DATASET SECTION:

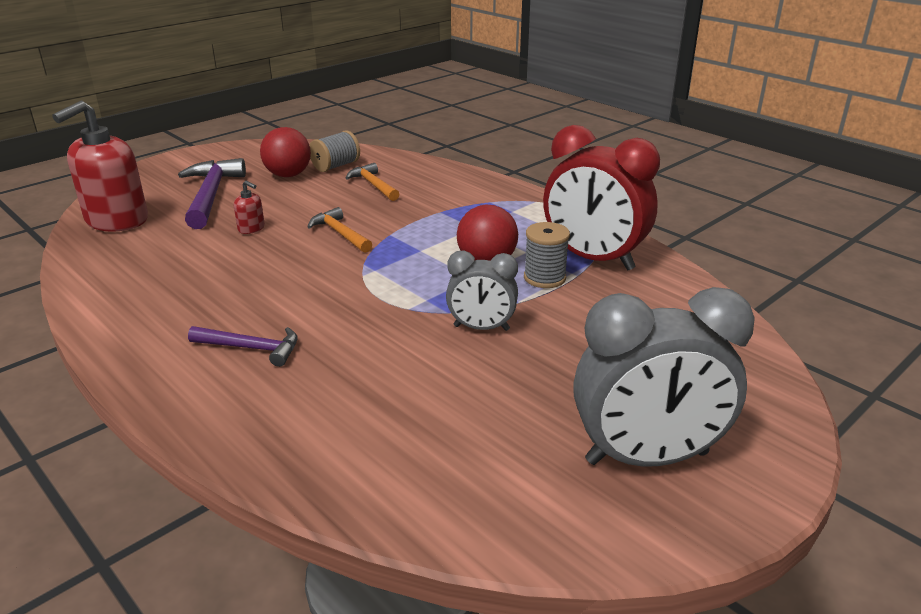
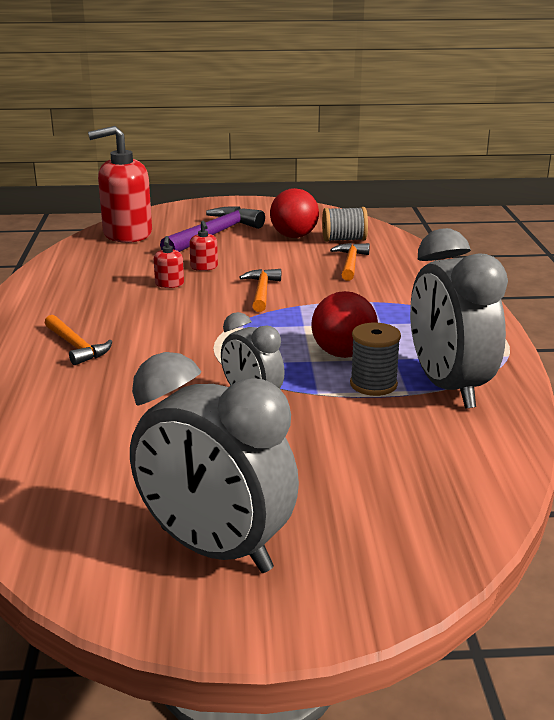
camera: 40 degrees right, 5 degrees down
(244, 255) = (169, 284): none -> red soap dispenser
(251, 348) = (76, 346): purple hammer -> orange hammer
(593, 259) = (448, 387): red clock -> grey clock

YOUR TASK: Write out the material above once more, word for word. Images stay out.

RESULT:
camera: 40 degrees right, 5 degrees down
(244, 255) = (169, 284): none -> red soap dispenser
(251, 348) = (76, 346): purple hammer -> orange hammer
(593, 259) = (448, 387): red clock -> grey clock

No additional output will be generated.